» The request: Please copy the stretch of the listing below from the line that contains "Title [162, 20]" through the line that contains "Notes [466, 20]", character for character.

-- start Available data --

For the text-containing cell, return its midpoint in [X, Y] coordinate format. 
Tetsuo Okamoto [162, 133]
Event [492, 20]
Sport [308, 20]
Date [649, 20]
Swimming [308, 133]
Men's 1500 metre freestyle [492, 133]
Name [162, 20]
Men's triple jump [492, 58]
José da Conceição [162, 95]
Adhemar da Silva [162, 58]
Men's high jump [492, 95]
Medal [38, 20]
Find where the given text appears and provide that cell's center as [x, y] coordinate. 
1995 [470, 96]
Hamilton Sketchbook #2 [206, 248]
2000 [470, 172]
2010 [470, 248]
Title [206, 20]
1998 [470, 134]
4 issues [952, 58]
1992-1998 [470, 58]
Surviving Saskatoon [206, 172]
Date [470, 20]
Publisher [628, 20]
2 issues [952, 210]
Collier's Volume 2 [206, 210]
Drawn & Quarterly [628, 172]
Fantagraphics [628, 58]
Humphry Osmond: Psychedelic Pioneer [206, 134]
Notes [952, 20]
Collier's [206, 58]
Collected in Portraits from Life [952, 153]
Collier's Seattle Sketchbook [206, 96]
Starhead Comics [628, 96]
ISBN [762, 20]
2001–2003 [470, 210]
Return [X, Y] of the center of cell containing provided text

-- end Available data --
-- start Available data --

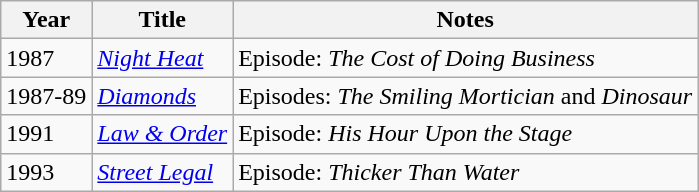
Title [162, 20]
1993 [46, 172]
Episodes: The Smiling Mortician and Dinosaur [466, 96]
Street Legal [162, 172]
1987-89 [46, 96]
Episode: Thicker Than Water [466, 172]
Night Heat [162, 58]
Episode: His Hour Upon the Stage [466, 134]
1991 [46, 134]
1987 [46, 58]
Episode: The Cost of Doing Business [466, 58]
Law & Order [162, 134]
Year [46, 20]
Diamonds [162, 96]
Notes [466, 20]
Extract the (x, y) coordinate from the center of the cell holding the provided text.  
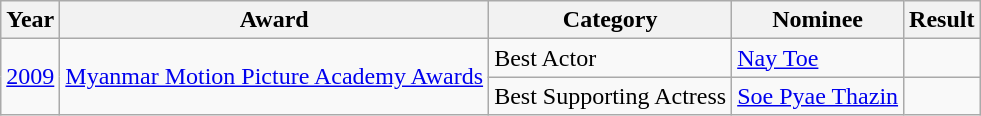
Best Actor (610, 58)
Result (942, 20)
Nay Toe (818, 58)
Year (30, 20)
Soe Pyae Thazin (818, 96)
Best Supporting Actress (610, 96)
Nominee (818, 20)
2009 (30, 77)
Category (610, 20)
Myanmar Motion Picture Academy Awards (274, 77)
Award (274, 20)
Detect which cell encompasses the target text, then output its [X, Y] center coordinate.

-- end Available data --
-- start Available data --

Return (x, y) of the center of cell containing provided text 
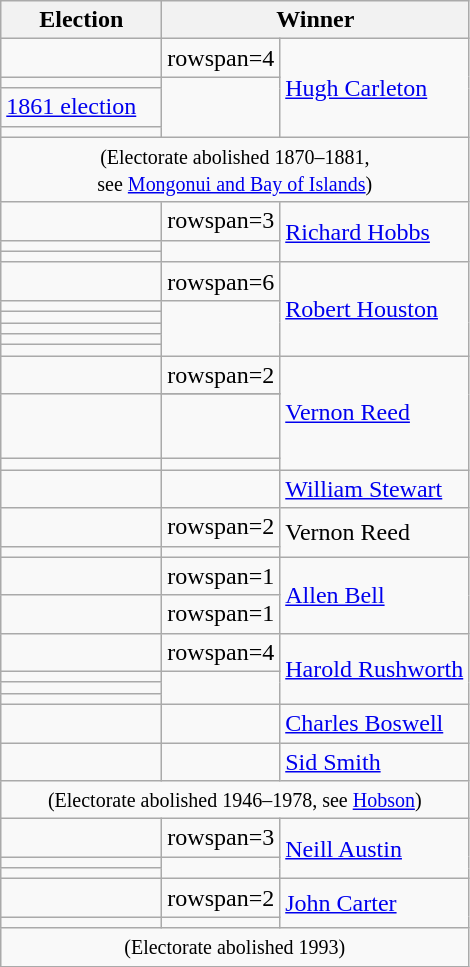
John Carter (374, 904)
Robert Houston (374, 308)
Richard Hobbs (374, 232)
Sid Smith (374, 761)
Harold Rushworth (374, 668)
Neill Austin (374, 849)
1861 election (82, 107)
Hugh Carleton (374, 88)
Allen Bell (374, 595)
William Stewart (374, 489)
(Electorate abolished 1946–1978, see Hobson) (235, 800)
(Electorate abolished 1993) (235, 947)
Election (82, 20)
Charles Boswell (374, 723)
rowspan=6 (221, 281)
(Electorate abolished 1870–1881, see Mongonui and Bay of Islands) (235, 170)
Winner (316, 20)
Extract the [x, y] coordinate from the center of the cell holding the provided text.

-- end Available data --

» Exercise solution:
Title [162, 20]
1993 [46, 172]
Episodes: The Smiling Mortician and Dinosaur [466, 96]
Street Legal [162, 172]
1987-89 [46, 96]
Episode: Thicker Than Water [466, 172]
Night Heat [162, 58]
Episode: His Hour Upon the Stage [466, 134]
1991 [46, 134]
1987 [46, 58]
Episode: The Cost of Doing Business [466, 58]
Law & Order [162, 134]
Year [46, 20]
Diamonds [162, 96]
Notes [466, 20]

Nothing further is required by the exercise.